AIM OF THE EXERCISE:
Exclude the pictures. Transcribe, exactly as written, the lines from the one with "tan brick H2 level 1 -> tan brick M1 level 1" through the end of the entries below.

EXTRACTED ENTRIES:

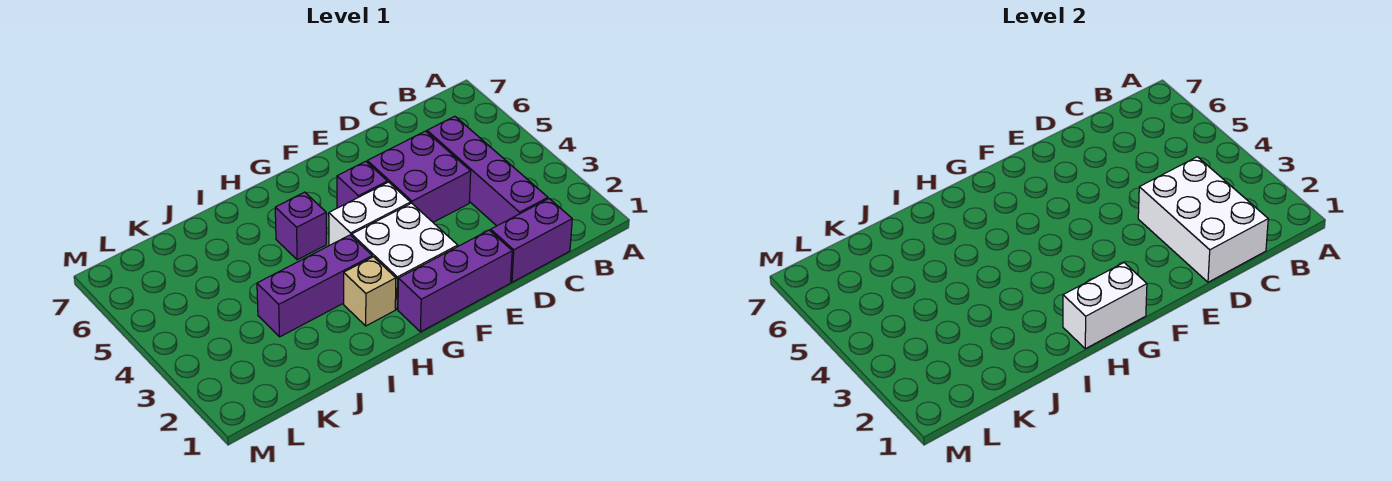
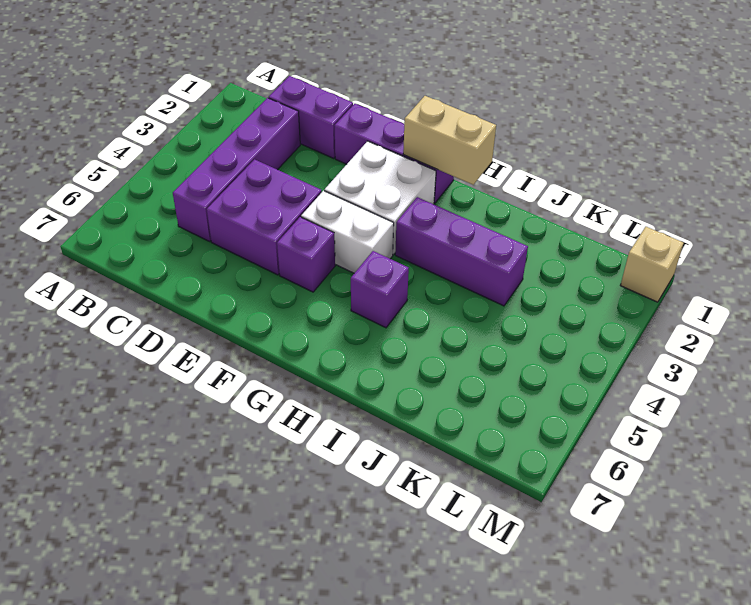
white brick C1:D3 level 2 -> none
white brick G1:H1 level 2 -> tan brick G1:H1 level 2
tan brick H2 level 1 -> tan brick M1 level 1

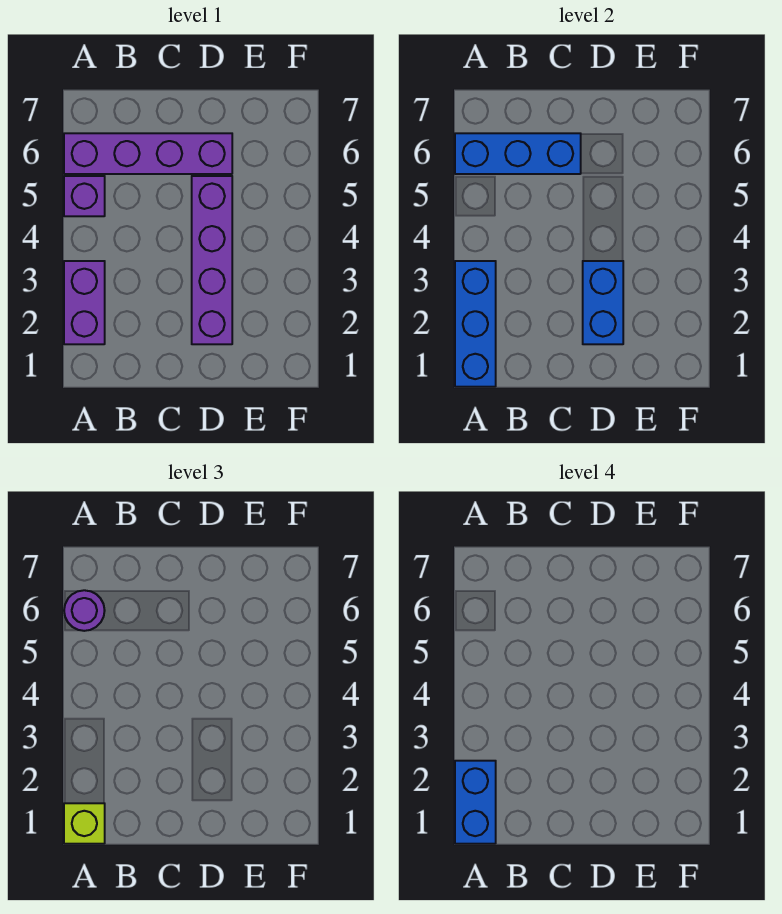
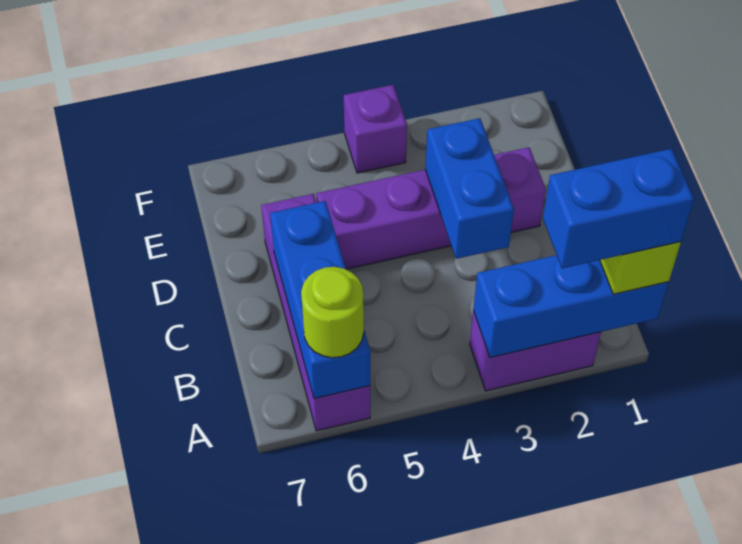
purple brick A5 level 1 -> purple brick F4 level 1
purple round brick A6 level 3 -> lime round brick A6 level 3
blue brick D2:D3 level 2 -> blue brick C3:D3 level 2

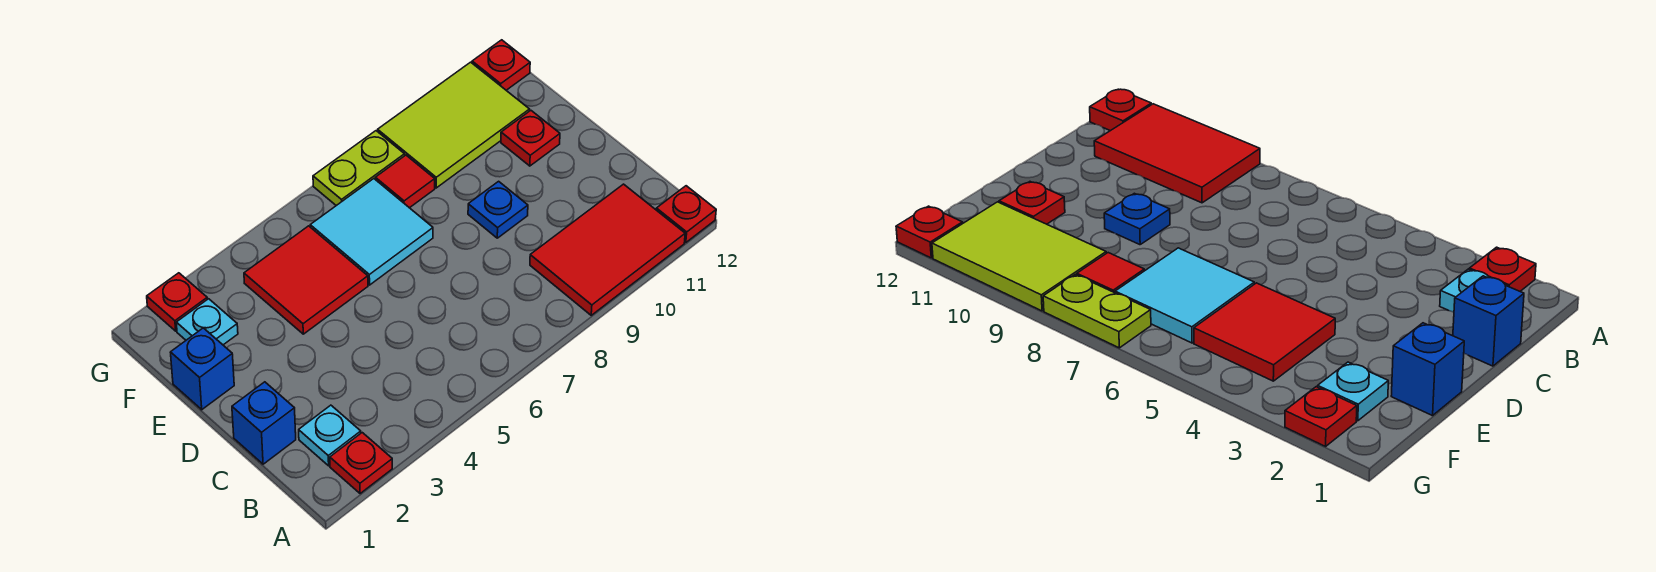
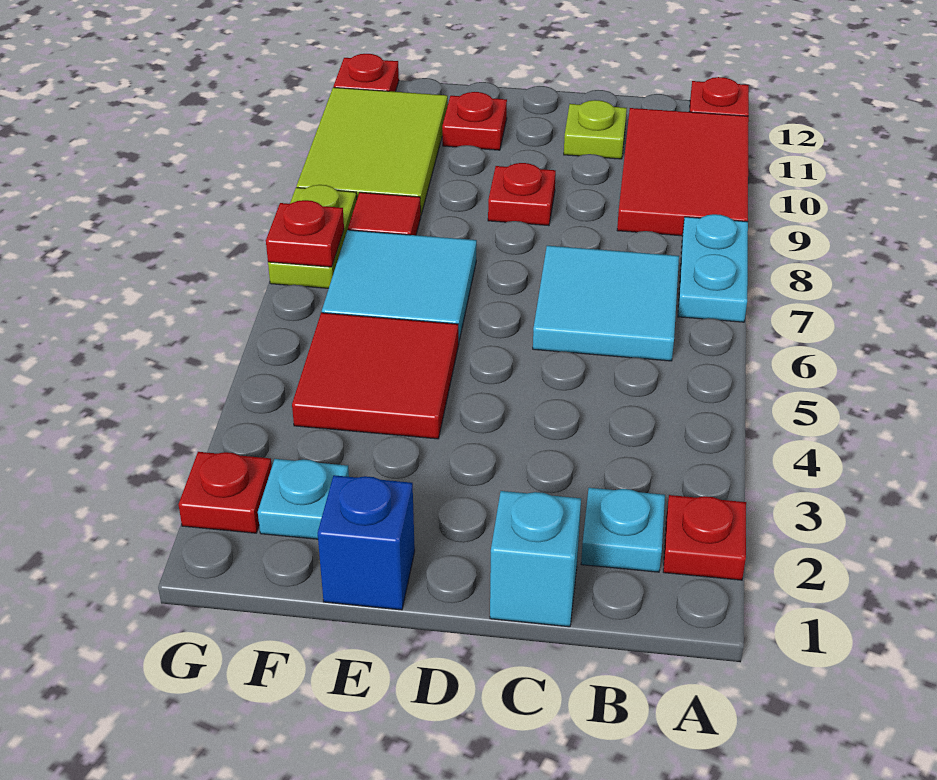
none -> cyan plate A7:A8 level 1
none -> cyan tile B6:C7 level 1
blue brick C1 level 1 -> cyan brick C1 level 1
none -> lime plate C11 level 1
blue plate D9 level 1 -> red plate D9 level 1
none -> red plate G7 level 2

EXERCISE SOLUTION:
tan brick H2 level 1 -> tan brick M1 level 1

purple brick A5 level 1 -> purple brick F4 level 1
purple round brick A6 level 3 -> lime round brick A6 level 3
blue brick D2:D3 level 2 -> blue brick C3:D3 level 2

none -> cyan plate A7:A8 level 1
none -> cyan tile B6:C7 level 1
blue brick C1 level 1 -> cyan brick C1 level 1
none -> lime plate C11 level 1
blue plate D9 level 1 -> red plate D9 level 1
none -> red plate G7 level 2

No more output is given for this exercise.